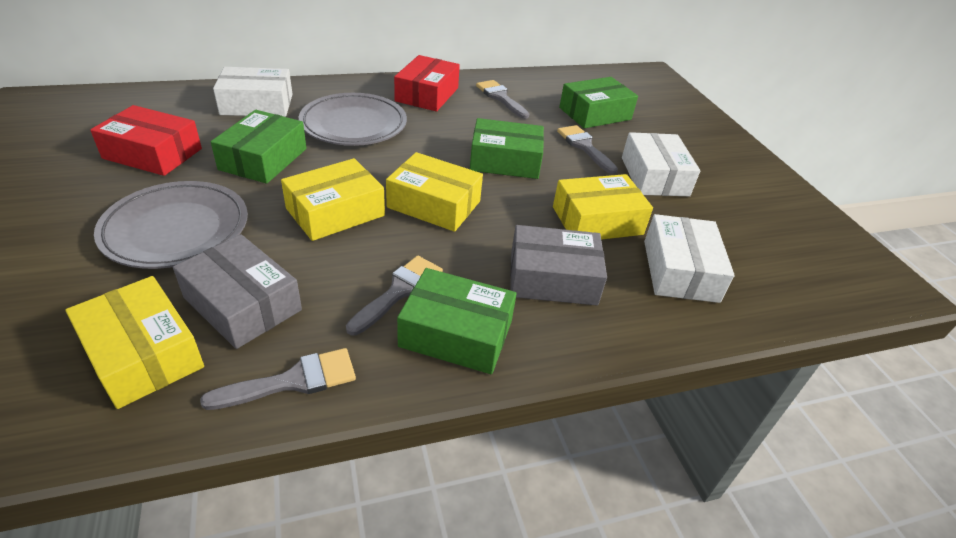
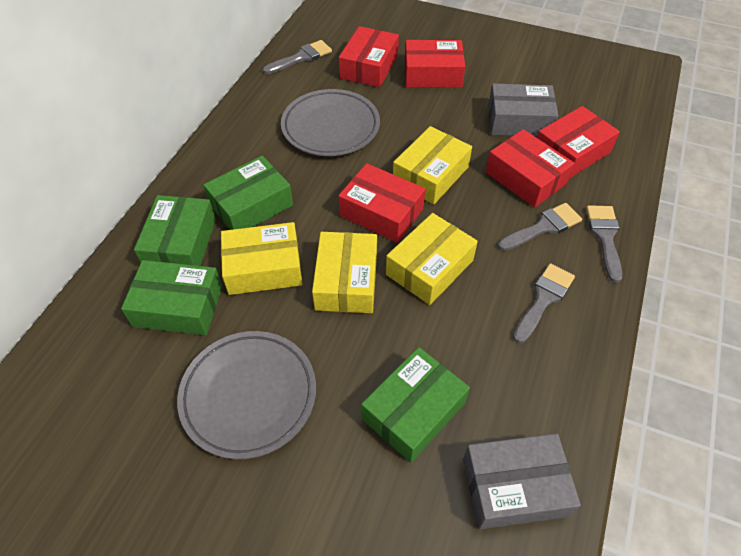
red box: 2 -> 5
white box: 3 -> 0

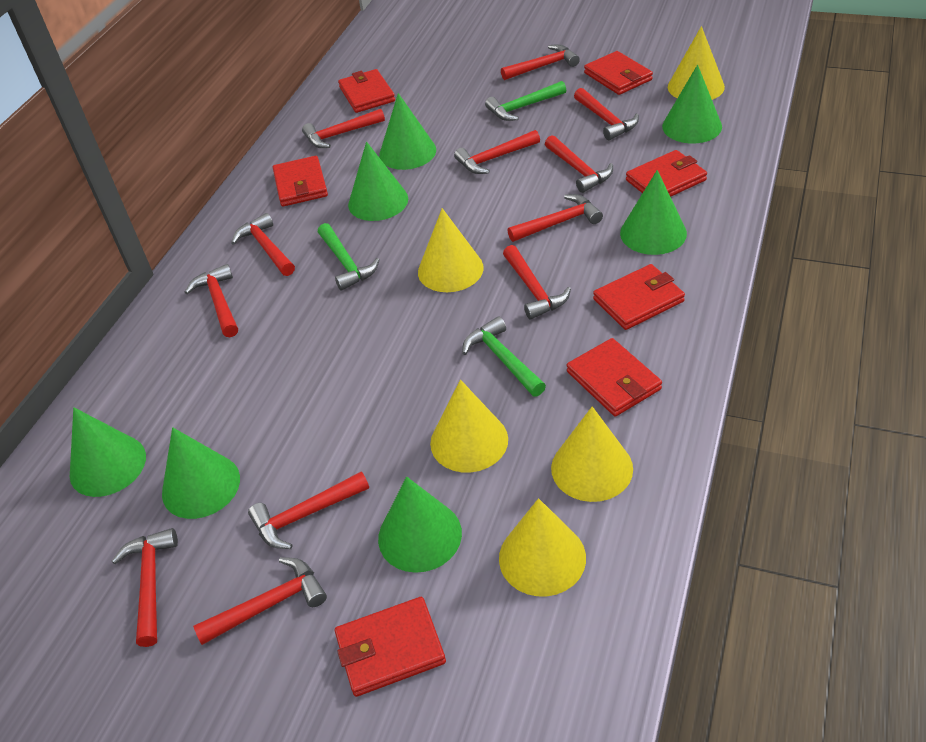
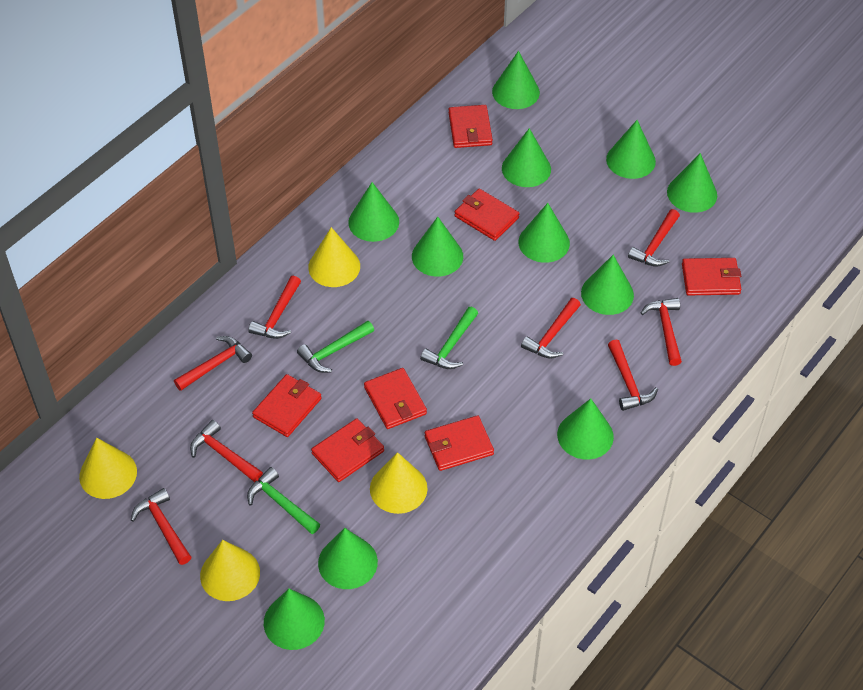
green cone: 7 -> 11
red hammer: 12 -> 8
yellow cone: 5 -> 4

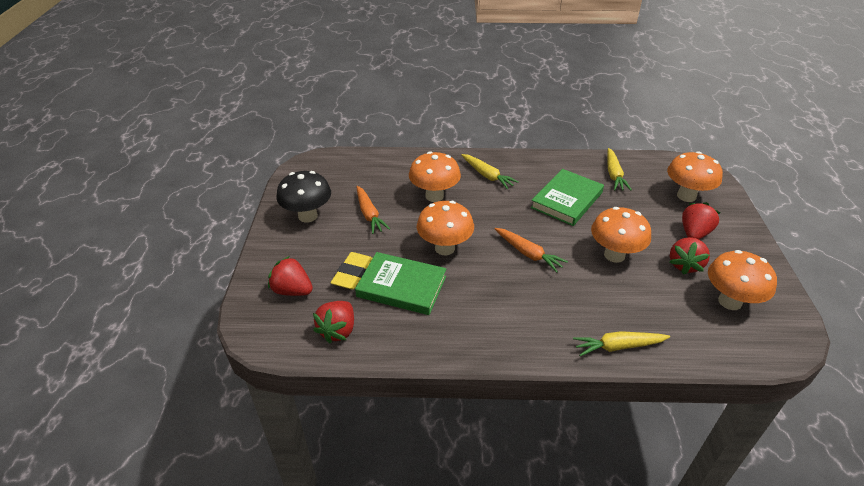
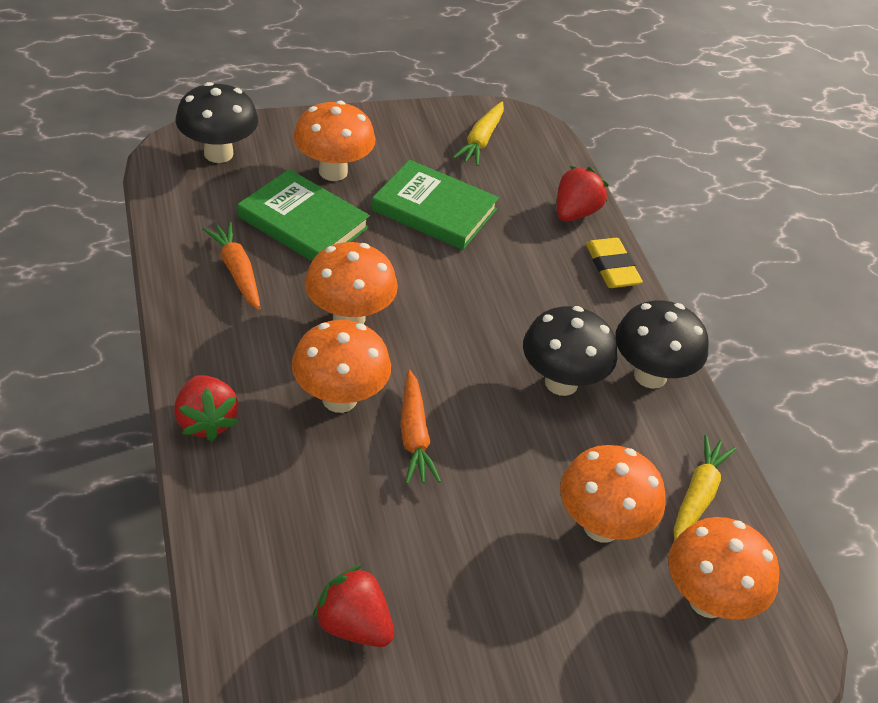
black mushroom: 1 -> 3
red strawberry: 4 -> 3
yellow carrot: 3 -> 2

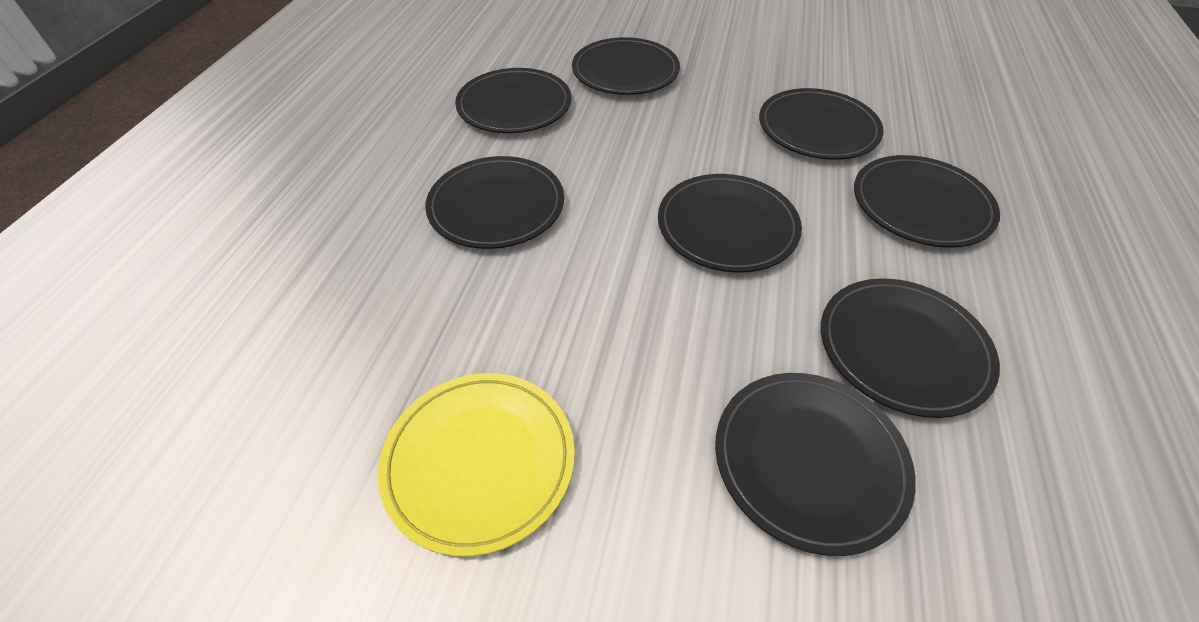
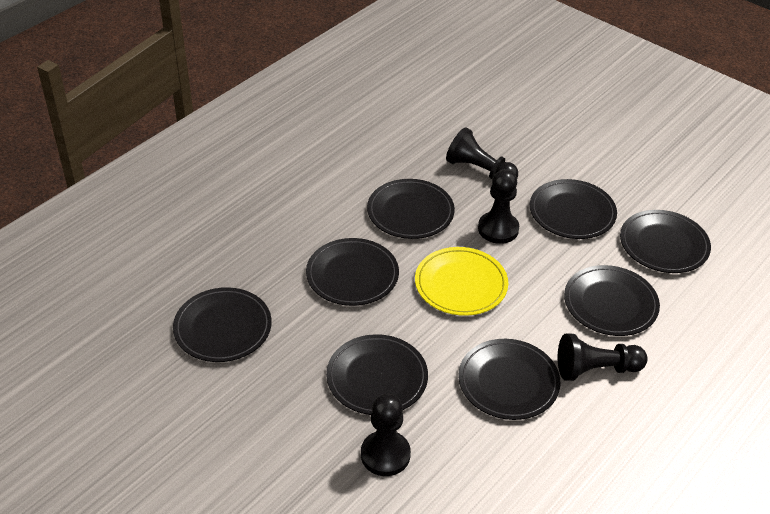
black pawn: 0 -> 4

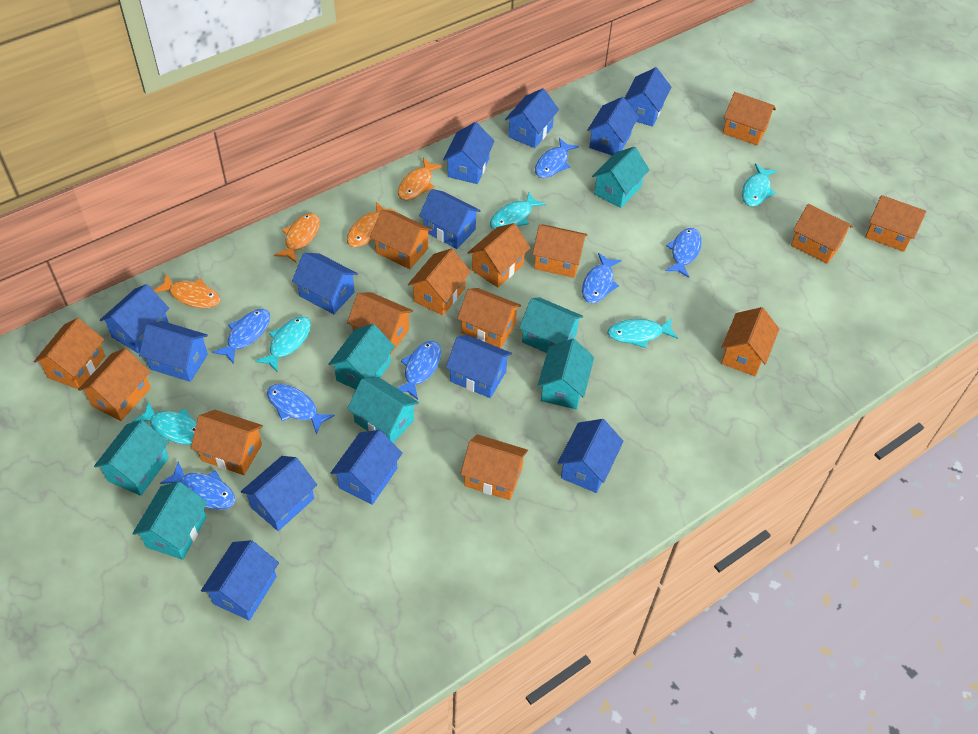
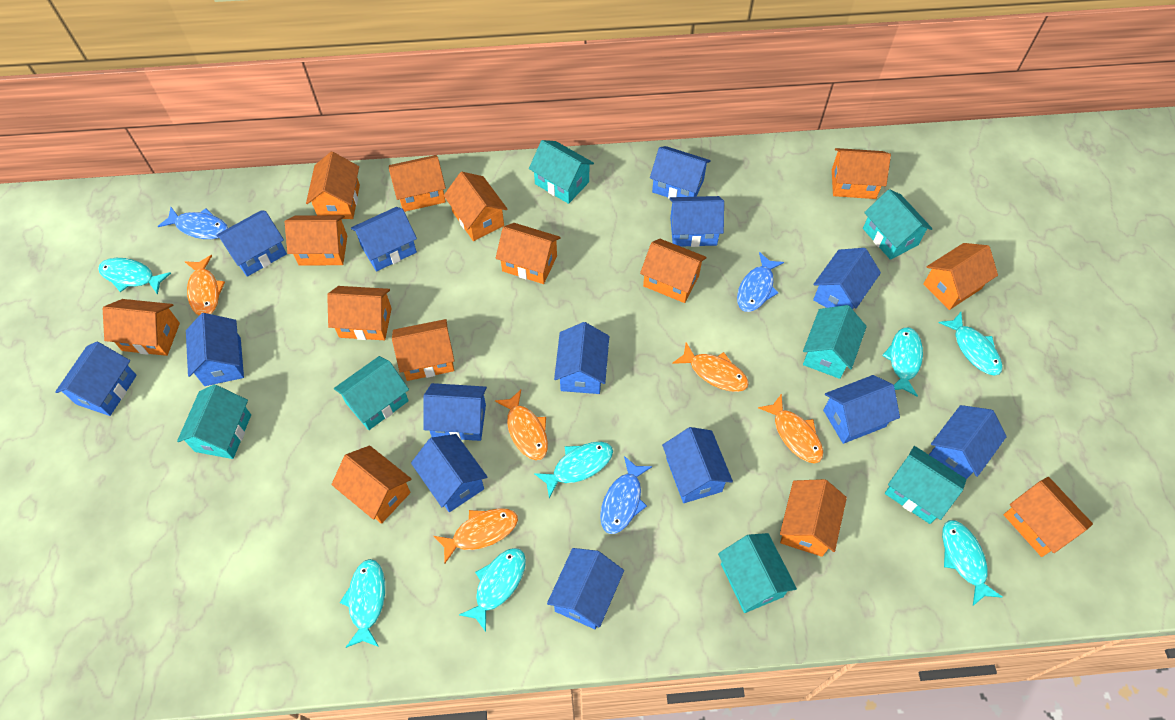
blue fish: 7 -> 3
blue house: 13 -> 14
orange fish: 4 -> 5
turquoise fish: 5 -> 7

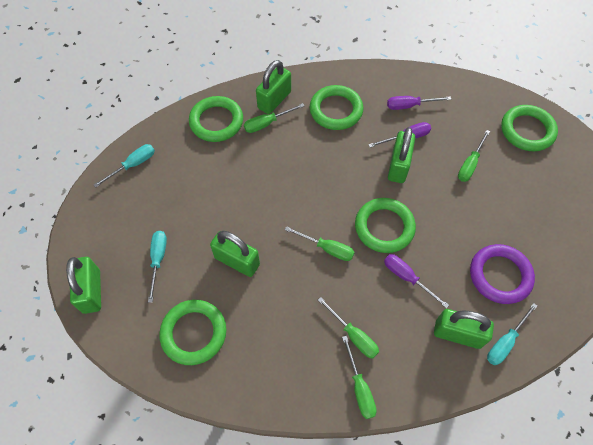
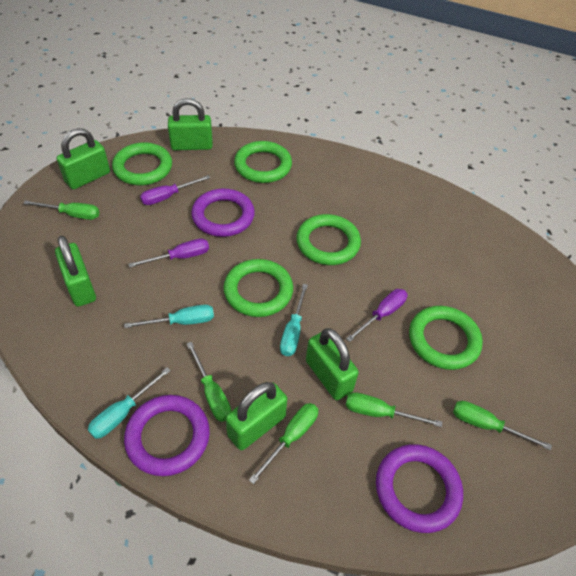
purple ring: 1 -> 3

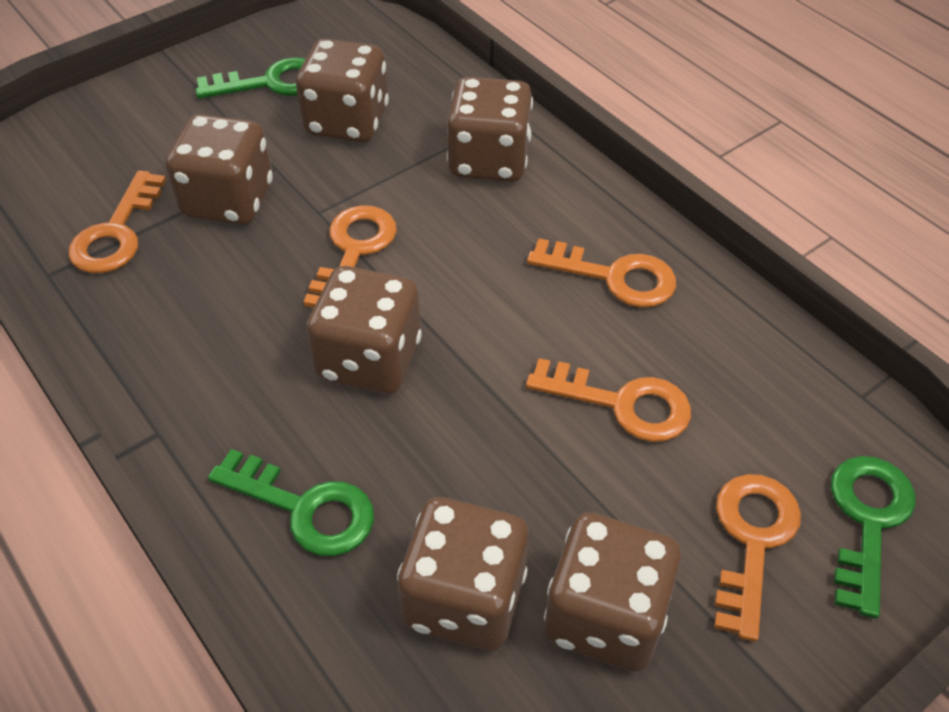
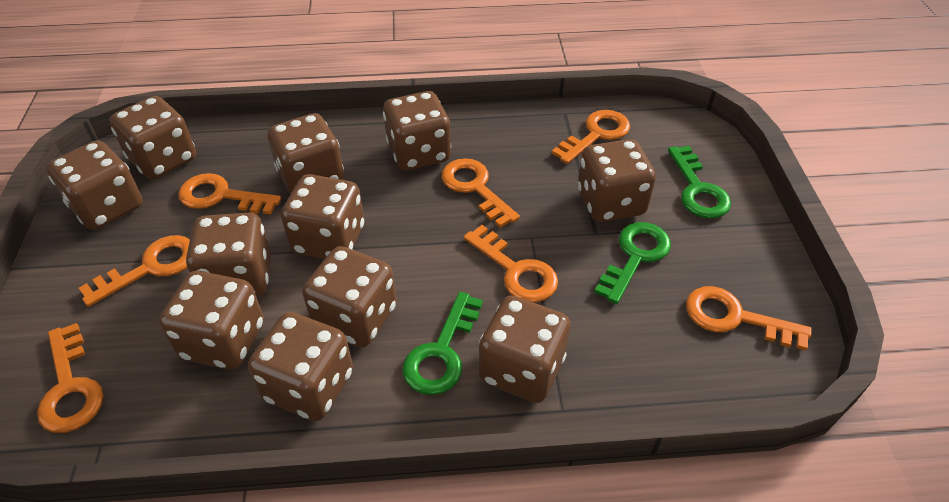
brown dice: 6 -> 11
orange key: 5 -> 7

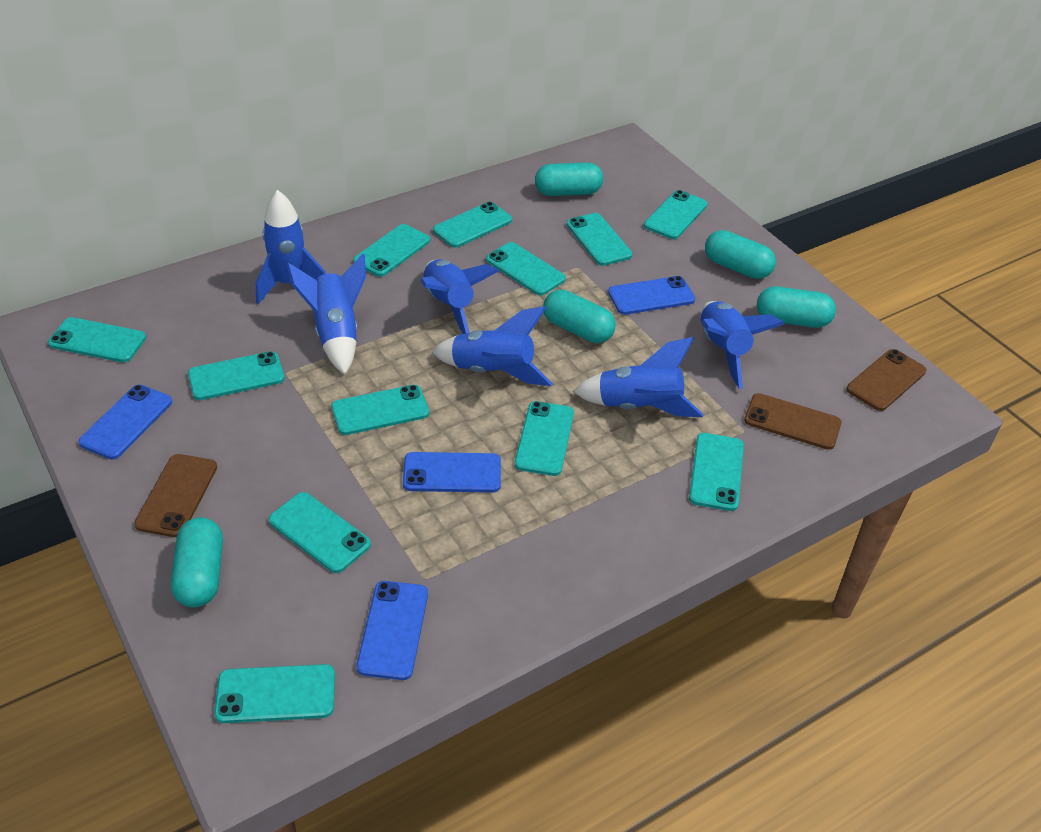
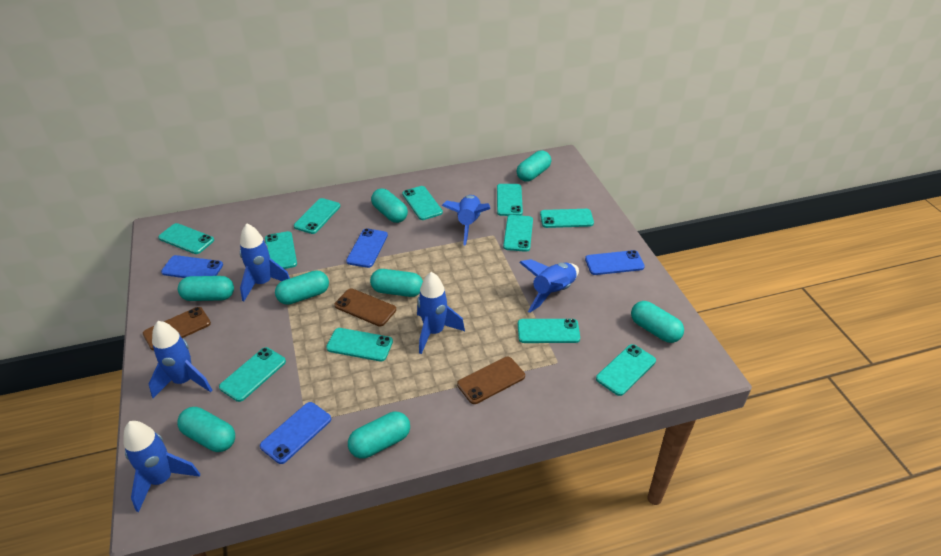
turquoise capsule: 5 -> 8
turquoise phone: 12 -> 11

▸ **About this exercise**:
Wherever the word "turquoise" turns up in the records above, copy the line that holds it.

▸ **Output**:
turquoise fish: 5 -> 7
turquoise capsule: 5 -> 8
turquoise phone: 12 -> 11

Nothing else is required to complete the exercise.